Supplied information:
--- START ---

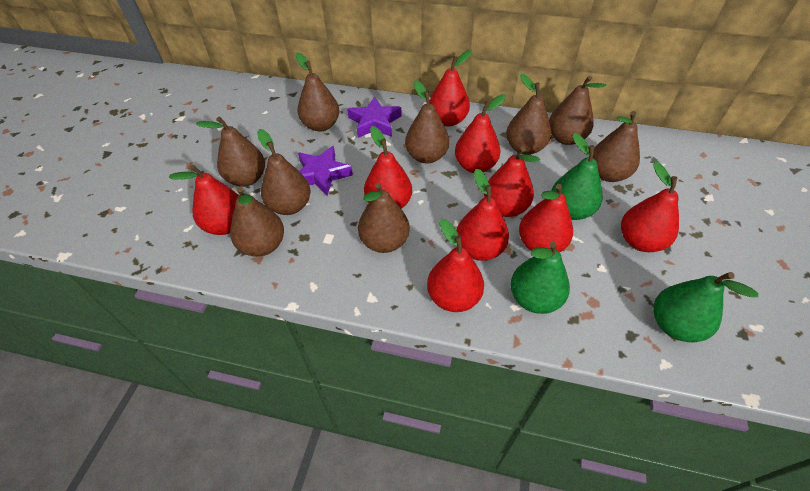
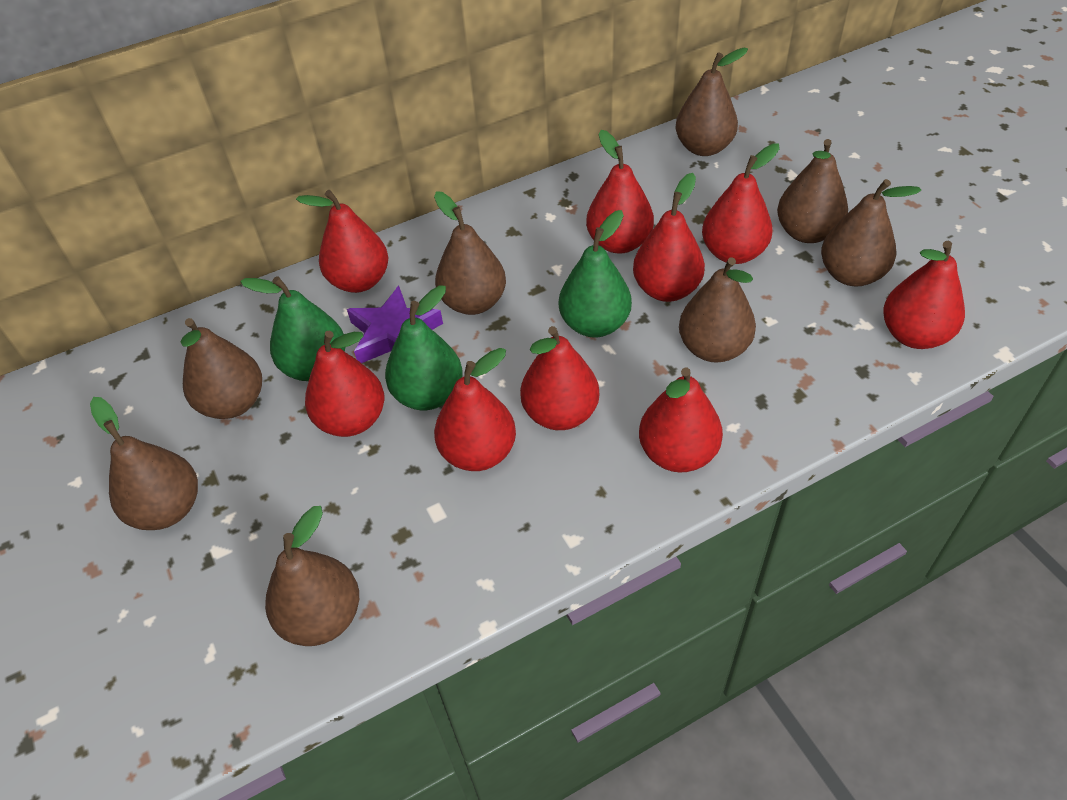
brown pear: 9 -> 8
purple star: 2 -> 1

--- END ---
--- START ---

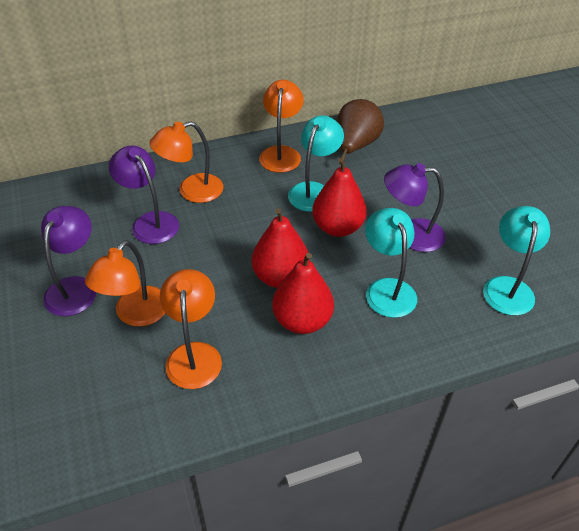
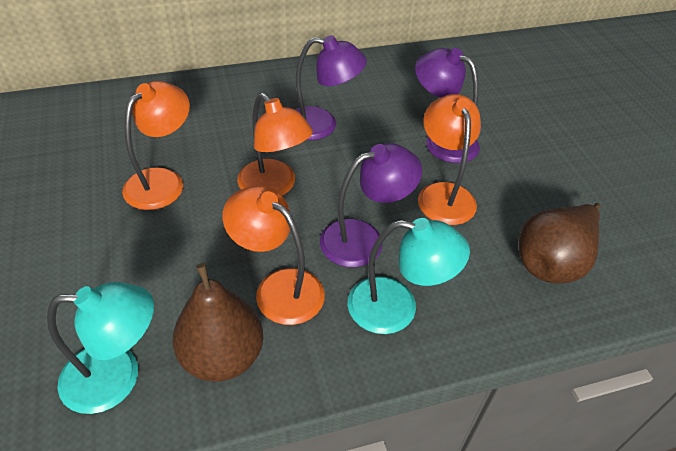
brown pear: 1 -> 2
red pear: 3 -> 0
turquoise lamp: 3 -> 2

--- END ---
--- START ---

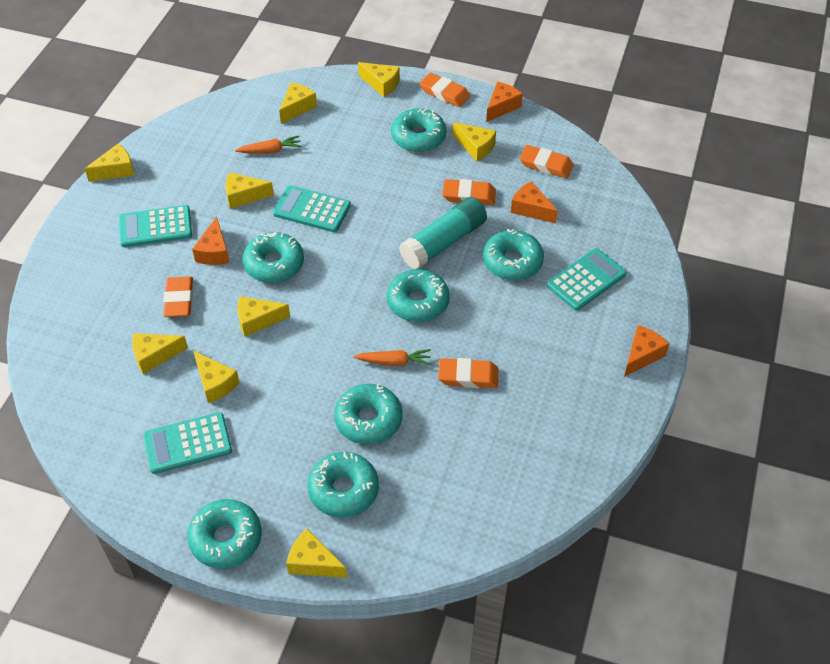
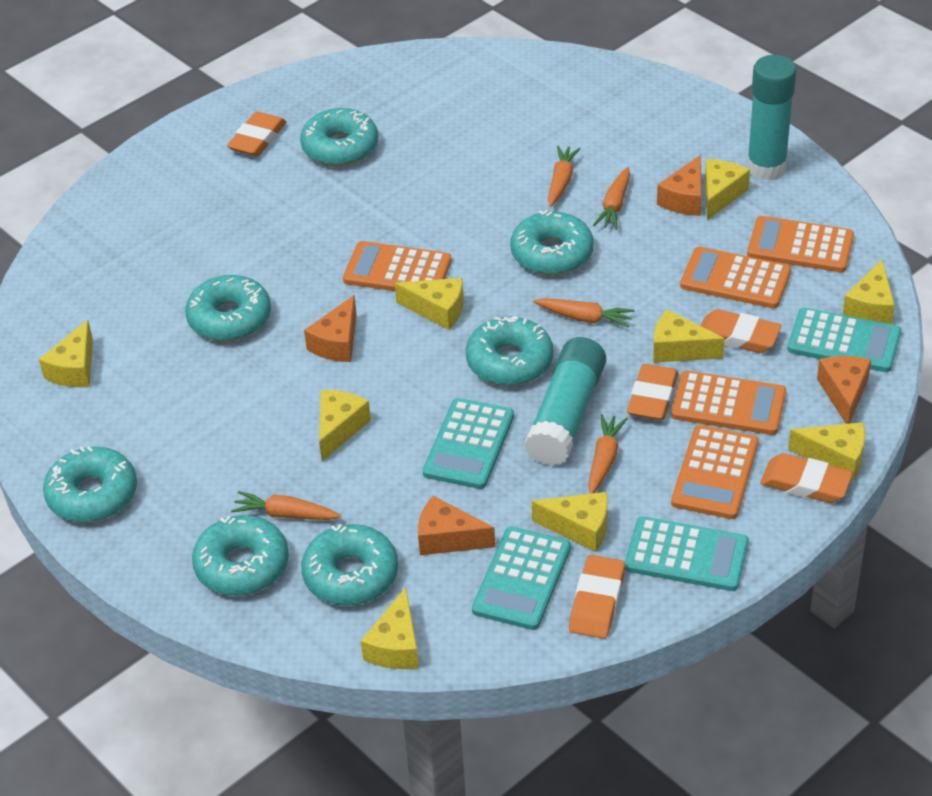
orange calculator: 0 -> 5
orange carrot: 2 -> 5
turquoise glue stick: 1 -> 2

--- END ---

What lines hold the string "orange"? Pick them out of the data.

orange calculator: 0 -> 5
orange carrot: 2 -> 5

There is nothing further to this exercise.